**Requirement**
Extract every line starting at the line that contains "C102: 150nF (VCC, VIN) -> 150nF (GND, VIN)" and ending with the final line of the data, inclusive; give only those lines, word for word.

**Task data**
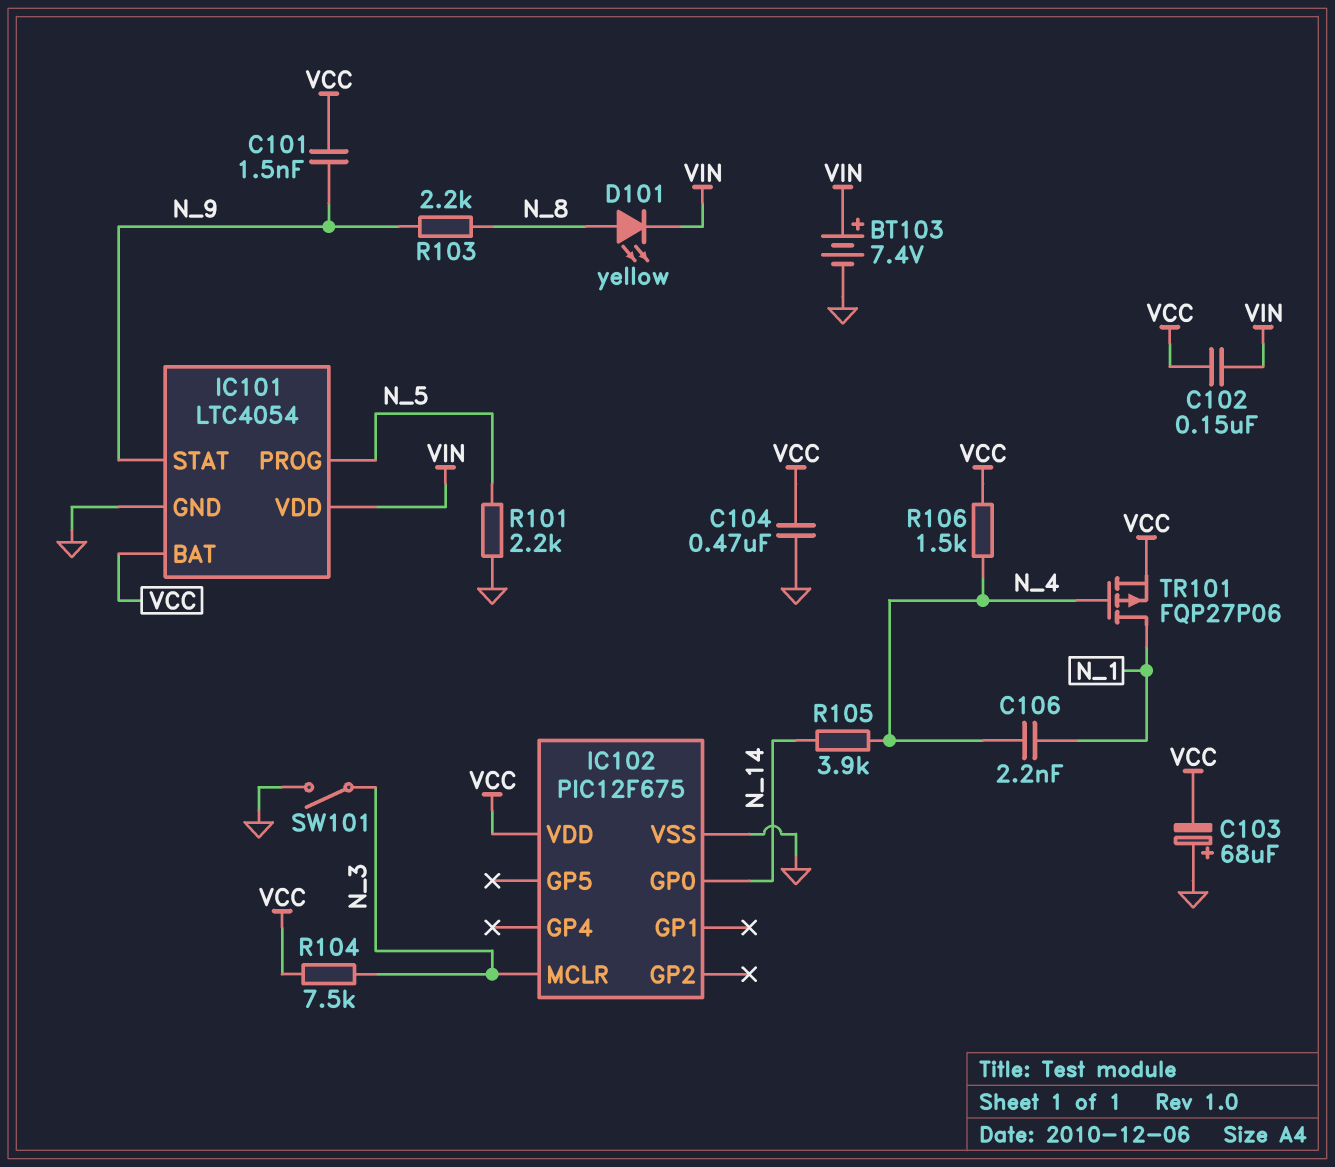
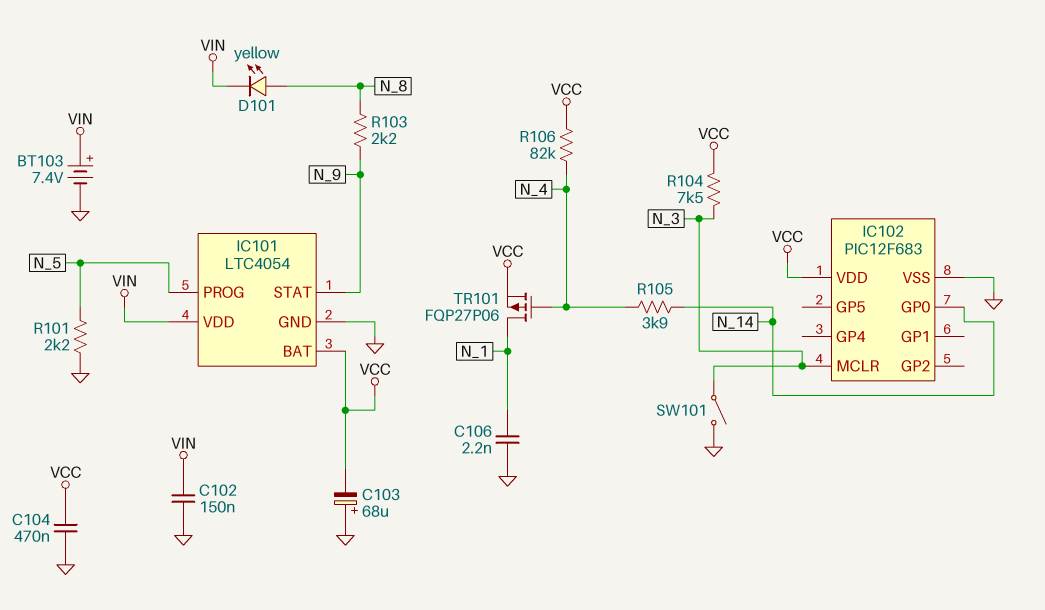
C101: 1.5nF (N_9, VCC) -> none
C102: 150nF (VCC, VIN) -> 150nF (GND, VIN)
C106: 2.2nF (N_1, N_4) -> 2.2nF (GND, N_1)
IC102: PIC12F675 -> PIC12F683
R106: 1.5k (N_4, VCC) -> 82k (N_4, VCC)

**Answer for this exercise**
C102: 150nF (VCC, VIN) -> 150nF (GND, VIN)
C106: 2.2nF (N_1, N_4) -> 2.2nF (GND, N_1)
IC102: PIC12F675 -> PIC12F683
R106: 1.5k (N_4, VCC) -> 82k (N_4, VCC)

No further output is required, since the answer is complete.